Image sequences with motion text

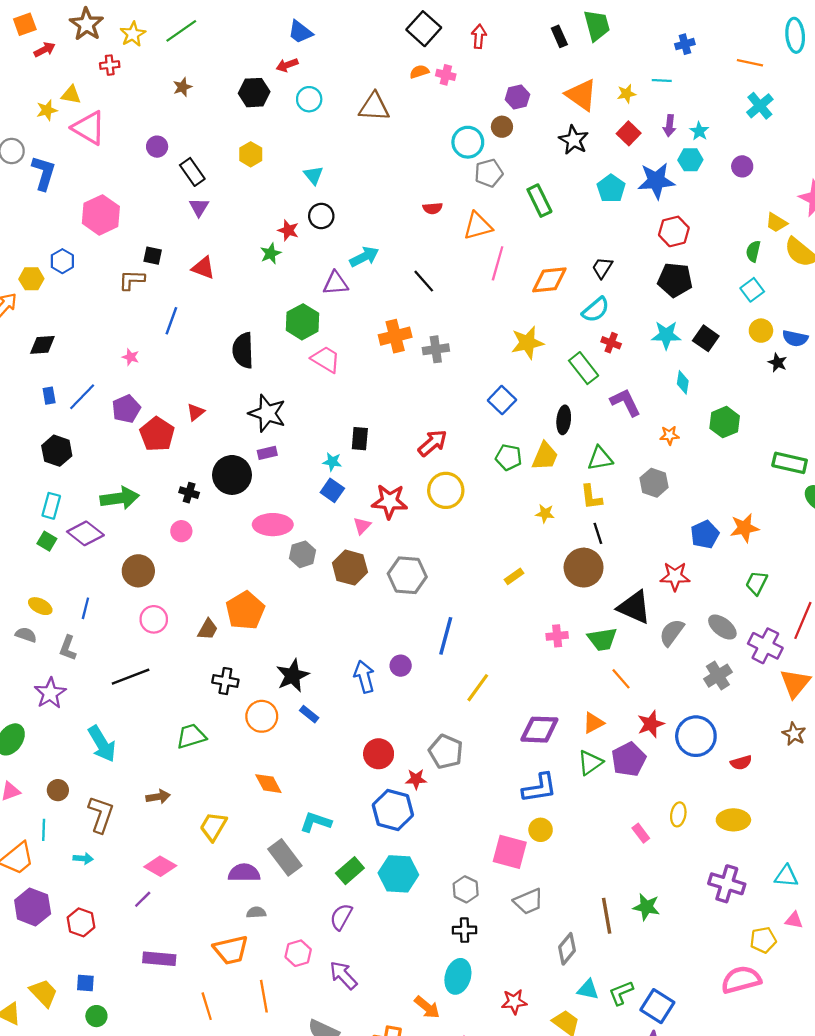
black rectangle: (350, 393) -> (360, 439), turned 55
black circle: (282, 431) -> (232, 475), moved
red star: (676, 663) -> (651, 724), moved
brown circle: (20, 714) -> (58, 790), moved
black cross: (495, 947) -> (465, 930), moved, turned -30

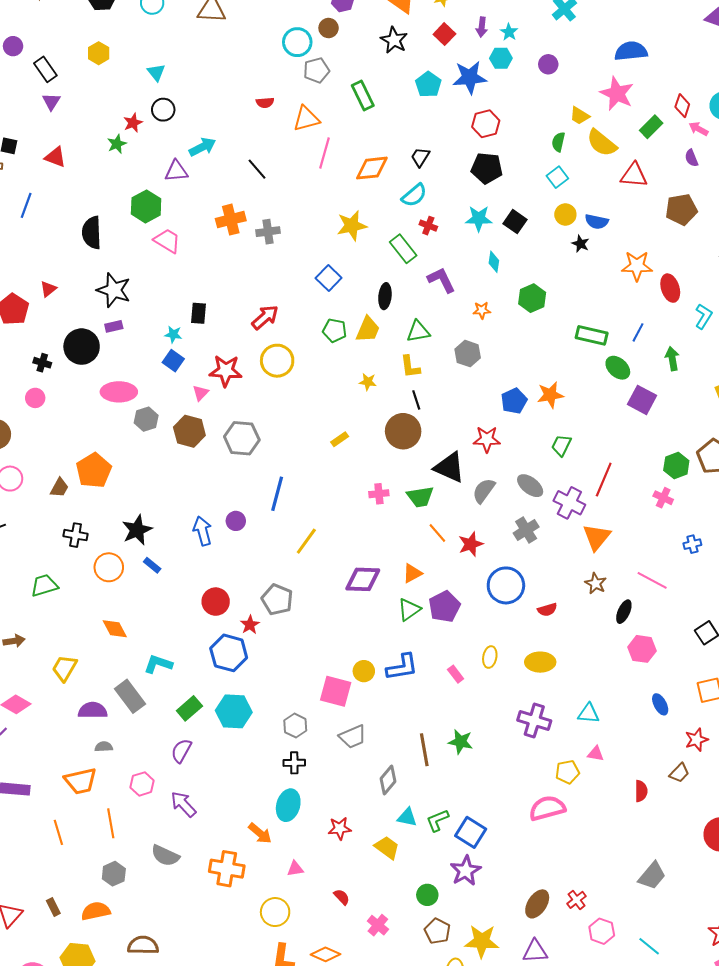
red star: (288, 230) -> (133, 123), turned 30
red star: (651, 724) -> (471, 544), moved
red star: (416, 779) -> (250, 625), turned -30
blue L-shape: (539, 788) -> (402, 667), moved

▶ [Exercise prompt]: Each line from the one holding "black cross: (495, 947)" through the last line of the records above must be duplicated exactly, and pictures must not be.

▶ [Completed task]:
black cross: (495, 947) -> (465, 930), moved, turned -30

red star: (288, 230) -> (133, 123), turned 30
red star: (651, 724) -> (471, 544), moved
red star: (416, 779) -> (250, 625), turned -30
blue L-shape: (539, 788) -> (402, 667), moved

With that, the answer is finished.